Exact repetition, pictures omitted: give every record below again.
====================
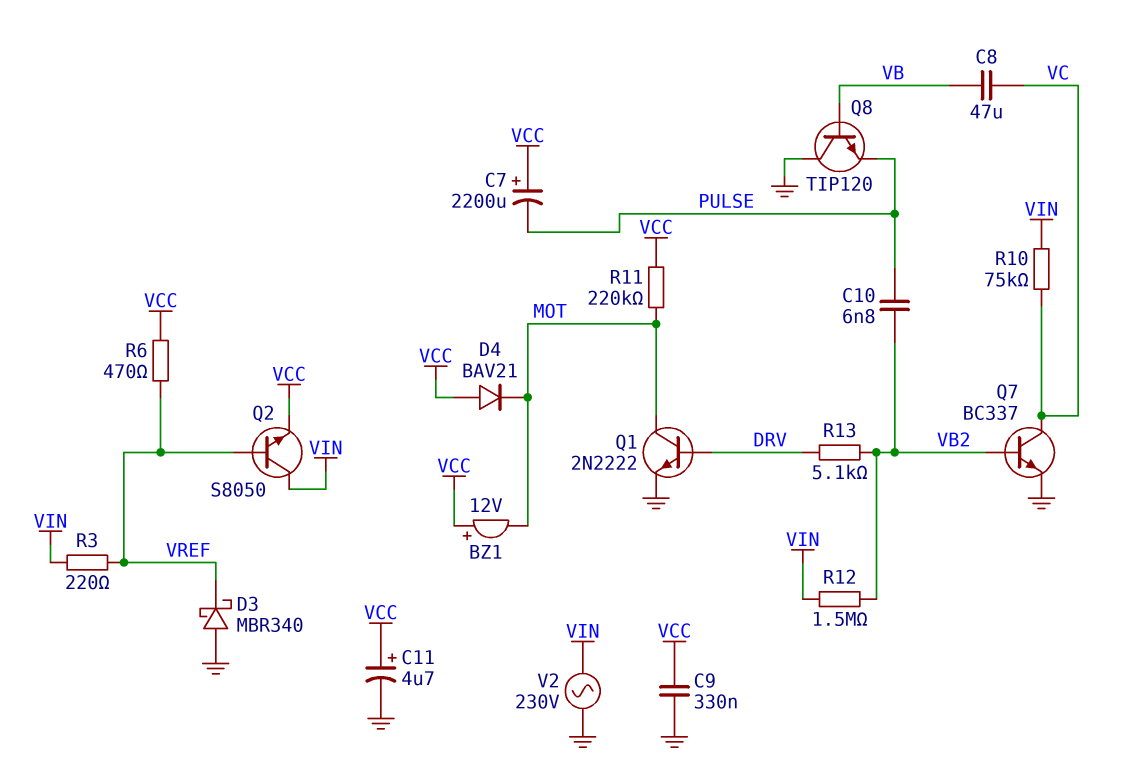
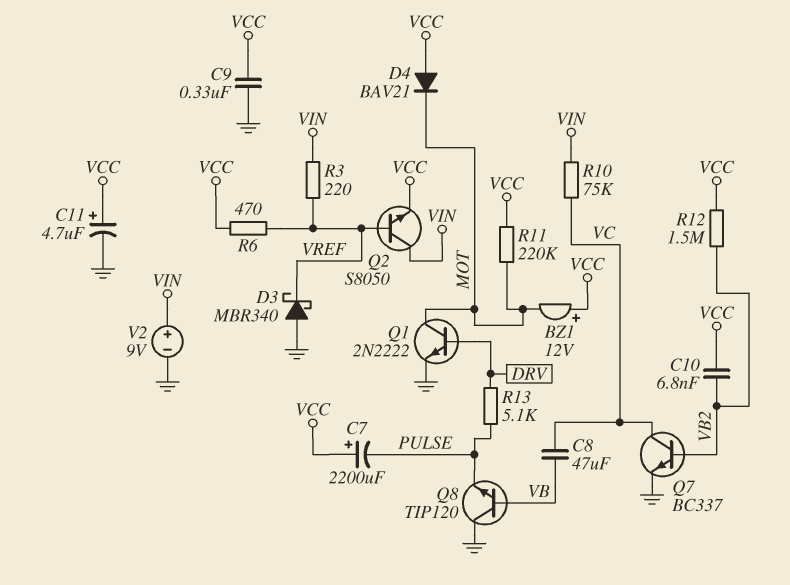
C10: 6.8nF (PULSE, VB2) -> 6.8nF (VB2, VCC)
R12: 1.5M (VB2, VIN) -> 1.5M (VB2, VCC)
R13: 5.1k (DRV, VB2) -> 5.1k (DRV, PULSE)
V2: AC 230V (GND, VIN) -> 9V (plus VIN, minus GND)

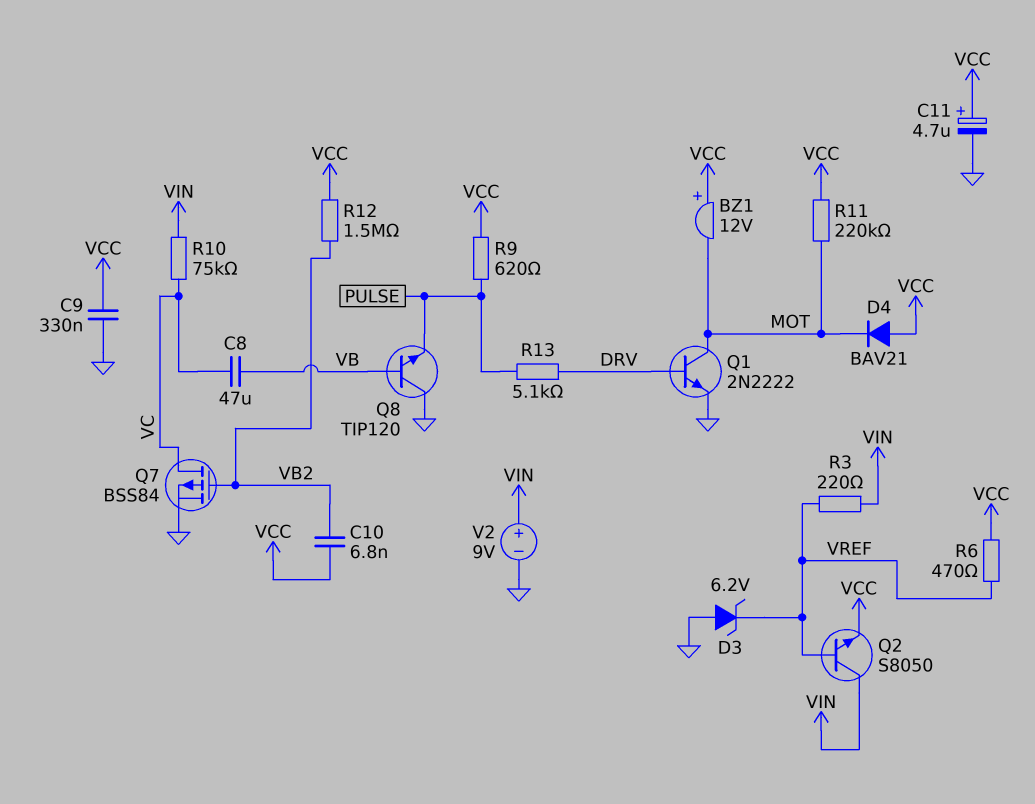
C7: 2200uF (plus VCC, minus PULSE) -> none
D3: schottky MBR340 (A GND, K VREF) -> zener 6.2V (A GND, K VREF)
Q7: NPN BC337 (B VB2, C VC, E GND) -> PMOS BSS84 (G VB2, D VC, S GND)
R9: none -> 620 (PULSE, VCC)

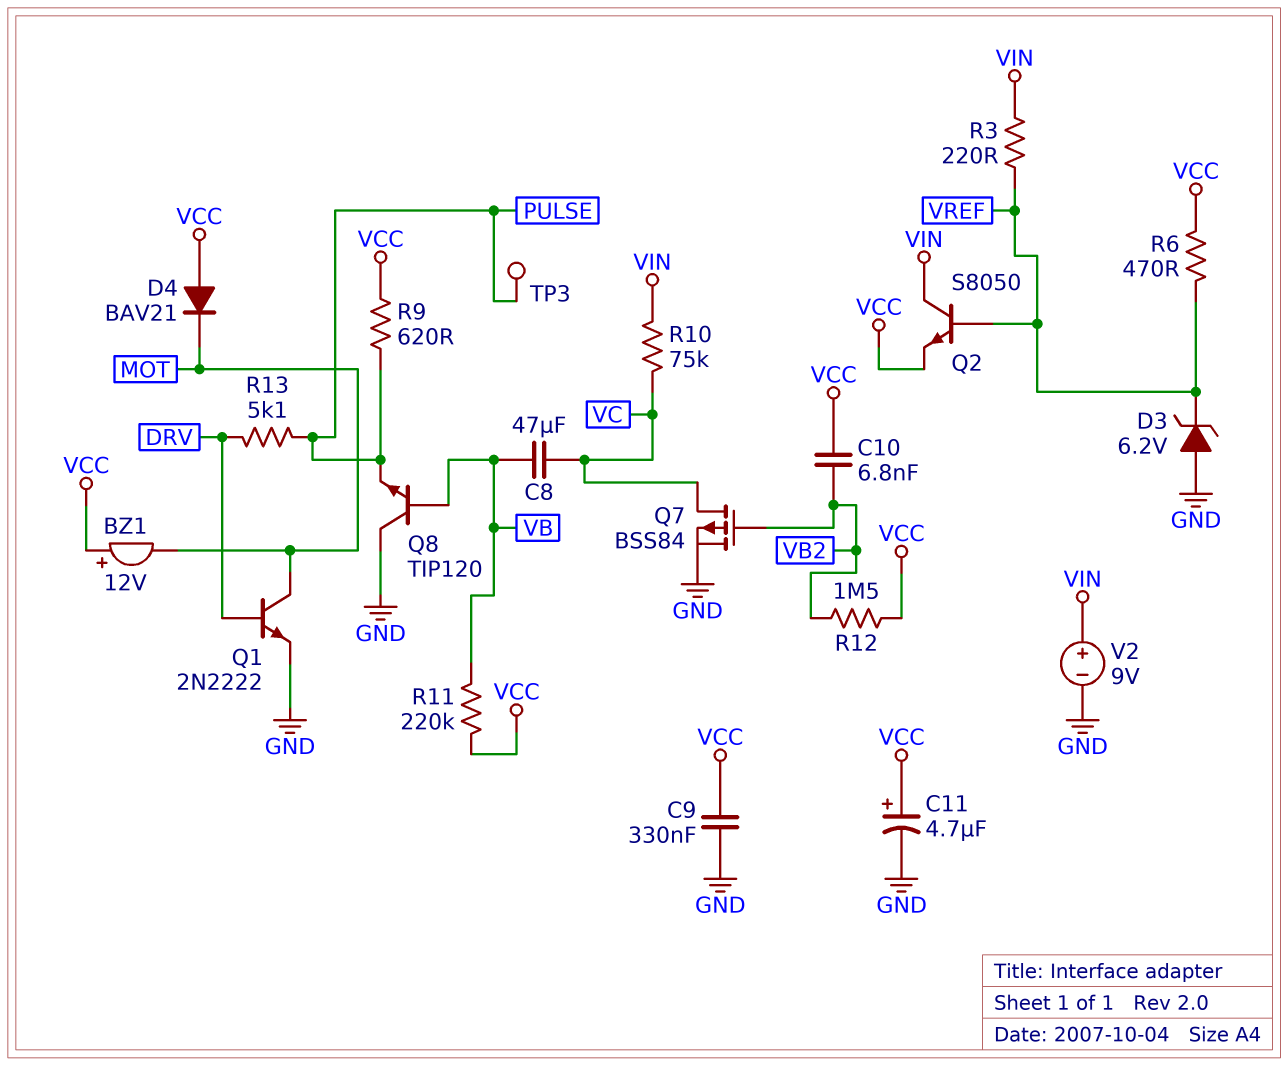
R11: 220k (MOT, VCC) -> 220k (VB, VCC)
TP3: none -> test point (PULSE)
====================
Response:
C10: 6.8nF (PULSE, VB2) -> 6.8nF (VB2, VCC)
R12: 1.5M (VB2, VIN) -> 1.5M (VB2, VCC)
R13: 5.1k (DRV, VB2) -> 5.1k (DRV, PULSE)
V2: AC 230V (GND, VIN) -> 9V (plus VIN, minus GND)

C7: 2200uF (plus VCC, minus PULSE) -> none
D3: schottky MBR340 (A GND, K VREF) -> zener 6.2V (A GND, K VREF)
Q7: NPN BC337 (B VB2, C VC, E GND) -> PMOS BSS84 (G VB2, D VC, S GND)
R9: none -> 620 (PULSE, VCC)

R11: 220k (MOT, VCC) -> 220k (VB, VCC)
TP3: none -> test point (PULSE)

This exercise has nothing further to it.